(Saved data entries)
(begin)

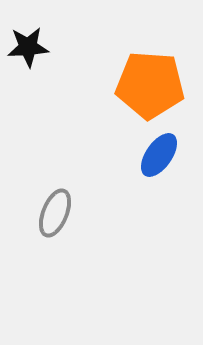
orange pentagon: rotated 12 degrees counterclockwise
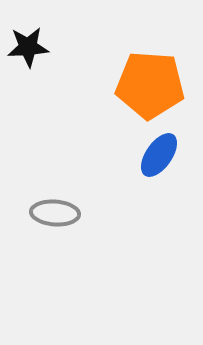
gray ellipse: rotated 72 degrees clockwise
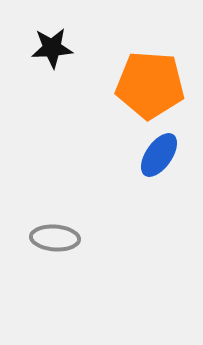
black star: moved 24 px right, 1 px down
gray ellipse: moved 25 px down
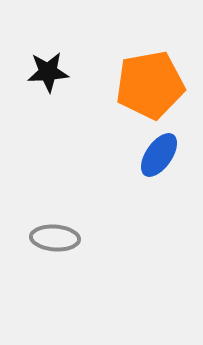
black star: moved 4 px left, 24 px down
orange pentagon: rotated 14 degrees counterclockwise
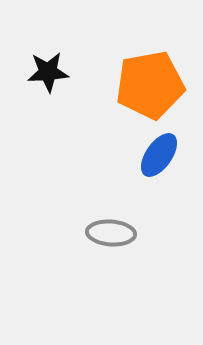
gray ellipse: moved 56 px right, 5 px up
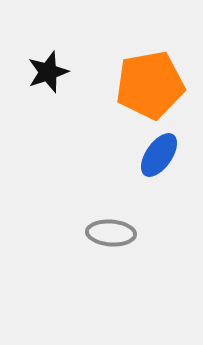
black star: rotated 15 degrees counterclockwise
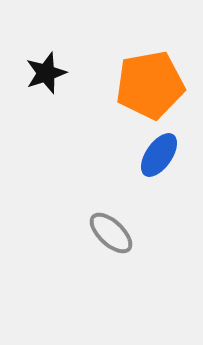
black star: moved 2 px left, 1 px down
gray ellipse: rotated 39 degrees clockwise
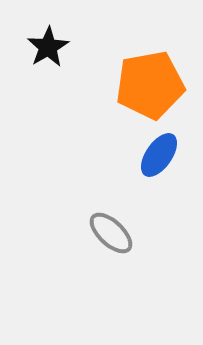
black star: moved 2 px right, 26 px up; rotated 12 degrees counterclockwise
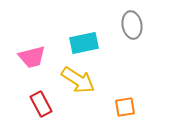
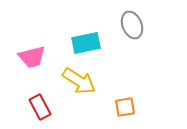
gray ellipse: rotated 12 degrees counterclockwise
cyan rectangle: moved 2 px right
yellow arrow: moved 1 px right, 1 px down
red rectangle: moved 1 px left, 3 px down
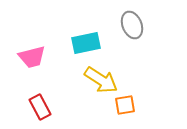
yellow arrow: moved 22 px right, 1 px up
orange square: moved 2 px up
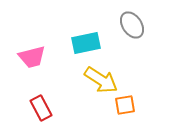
gray ellipse: rotated 12 degrees counterclockwise
red rectangle: moved 1 px right, 1 px down
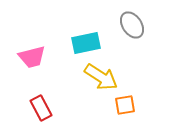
yellow arrow: moved 3 px up
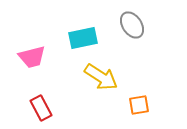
cyan rectangle: moved 3 px left, 5 px up
orange square: moved 14 px right
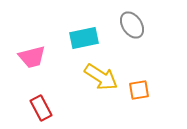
cyan rectangle: moved 1 px right
orange square: moved 15 px up
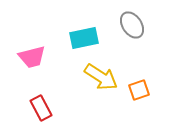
orange square: rotated 10 degrees counterclockwise
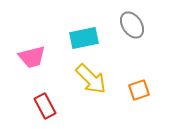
yellow arrow: moved 10 px left, 2 px down; rotated 12 degrees clockwise
red rectangle: moved 4 px right, 2 px up
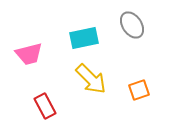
pink trapezoid: moved 3 px left, 3 px up
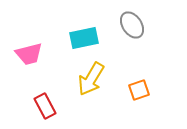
yellow arrow: rotated 76 degrees clockwise
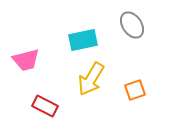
cyan rectangle: moved 1 px left, 2 px down
pink trapezoid: moved 3 px left, 6 px down
orange square: moved 4 px left
red rectangle: rotated 35 degrees counterclockwise
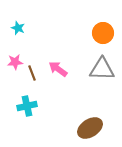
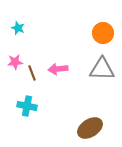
pink arrow: rotated 42 degrees counterclockwise
cyan cross: rotated 24 degrees clockwise
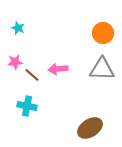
brown line: moved 2 px down; rotated 28 degrees counterclockwise
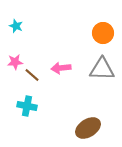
cyan star: moved 2 px left, 2 px up
pink arrow: moved 3 px right, 1 px up
brown ellipse: moved 2 px left
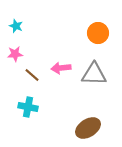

(end)

▸ What is asked: Quote all of the data above word for word, leaving out the pictures.

▸ Task solution:
orange pentagon: rotated 12 degrees counterclockwise
gray ellipse: rotated 72 degrees clockwise
black star: moved 24 px right, 1 px down
gray ellipse: moved 25 px down
black star: moved 4 px left, 24 px down
orange pentagon: rotated 14 degrees counterclockwise
gray ellipse: moved 56 px right, 5 px up
black star: rotated 15 degrees counterclockwise
black star: moved 2 px left, 1 px down
gray ellipse: rotated 39 degrees clockwise
black star: moved 2 px right, 26 px up; rotated 12 degrees counterclockwise
gray ellipse: rotated 12 degrees counterclockwise
cyan rectangle: moved 2 px right
yellow arrow: moved 1 px right, 1 px down
red rectangle: moved 1 px left, 3 px down
yellow arrow: moved 22 px right, 1 px up
orange square: moved 2 px up
gray ellipse: rotated 12 degrees counterclockwise
red rectangle: moved 1 px right, 1 px down
yellow arrow: moved 3 px up
cyan rectangle: moved 3 px left, 5 px up
orange square: moved 14 px right
cyan rectangle: moved 1 px right
orange square: moved 15 px up
orange square: rotated 10 degrees counterclockwise
yellow arrow: moved 10 px left, 2 px down; rotated 12 degrees clockwise
red rectangle: moved 4 px right, 2 px up
pink trapezoid: moved 3 px left, 3 px up
yellow arrow: rotated 76 degrees clockwise
cyan rectangle: moved 1 px left, 2 px down
pink trapezoid: moved 3 px left, 6 px down
orange square: moved 4 px left
red rectangle: rotated 35 degrees counterclockwise
pink arrow: rotated 42 degrees counterclockwise
cyan cross: rotated 24 degrees clockwise
brown line: moved 2 px down; rotated 28 degrees counterclockwise
cyan star: moved 2 px left, 2 px up
pink arrow: moved 3 px right, 1 px up
brown ellipse: moved 2 px left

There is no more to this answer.